> **WHAT TO PRODUCE**: In your copy, include no images, and write out every entry below exactly as it stands.

Object change descriptions

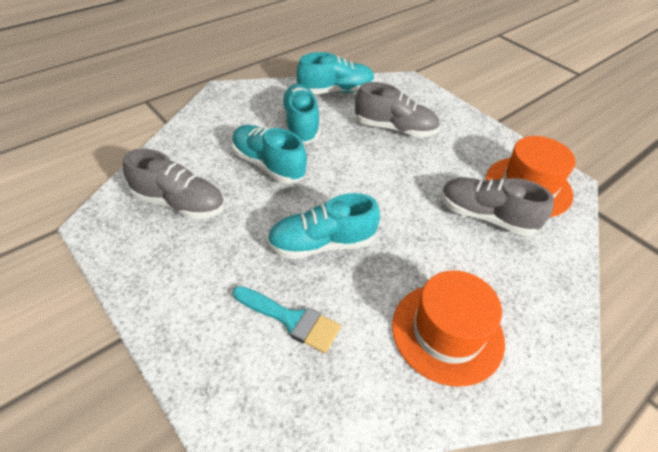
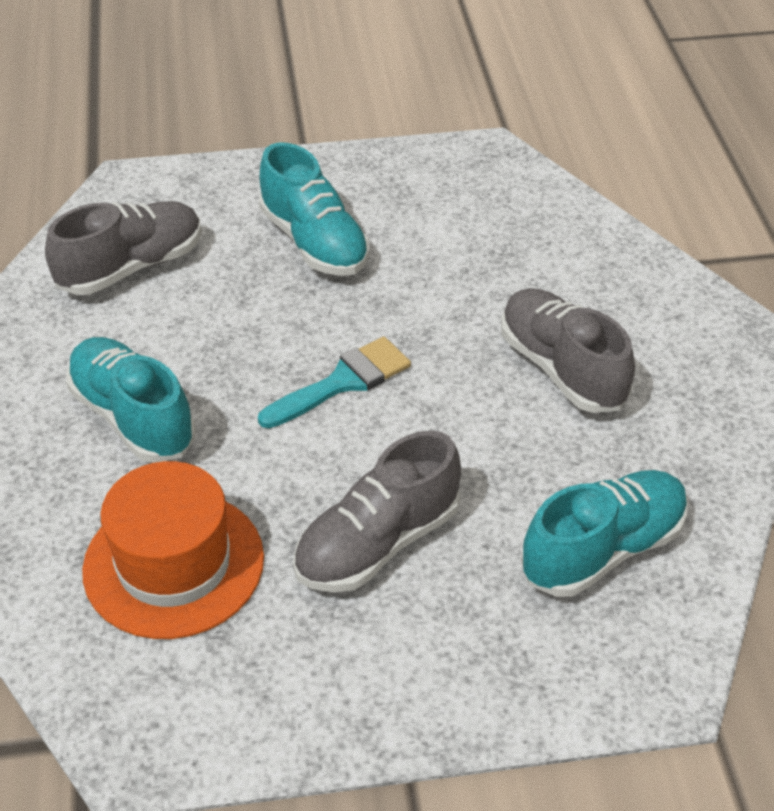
orange hat: 2 -> 1
turquoise shoe: 4 -> 3

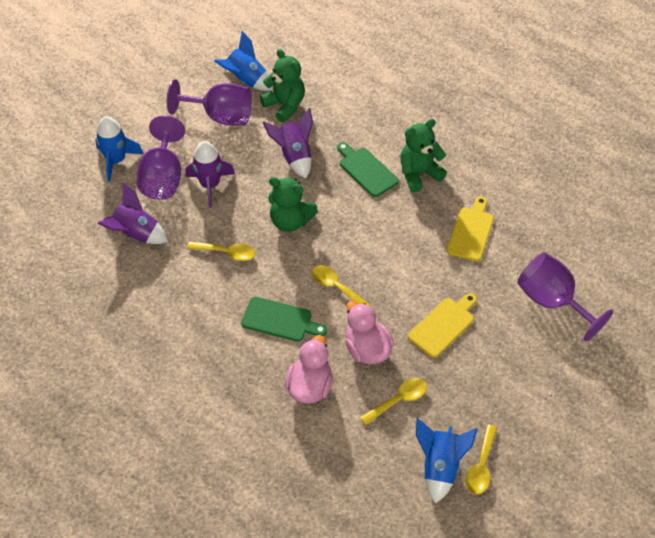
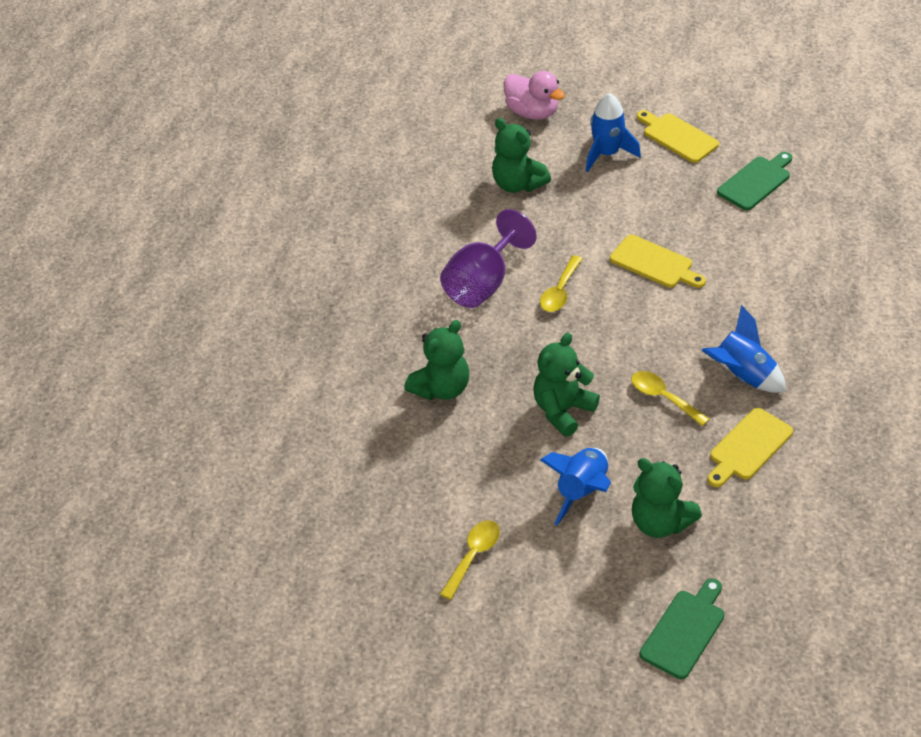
green teddy bear: 3 -> 4
pink duck: 2 -> 1
purple goblet: 3 -> 1
purple rocket: 3 -> 0
yellow cutting board: 2 -> 3
yellow spoon: 4 -> 3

> **FINAL ANSWER**:
orange hat: 2 -> 1
turquoise shoe: 4 -> 3

green teddy bear: 3 -> 4
pink duck: 2 -> 1
purple goblet: 3 -> 1
purple rocket: 3 -> 0
yellow cutting board: 2 -> 3
yellow spoon: 4 -> 3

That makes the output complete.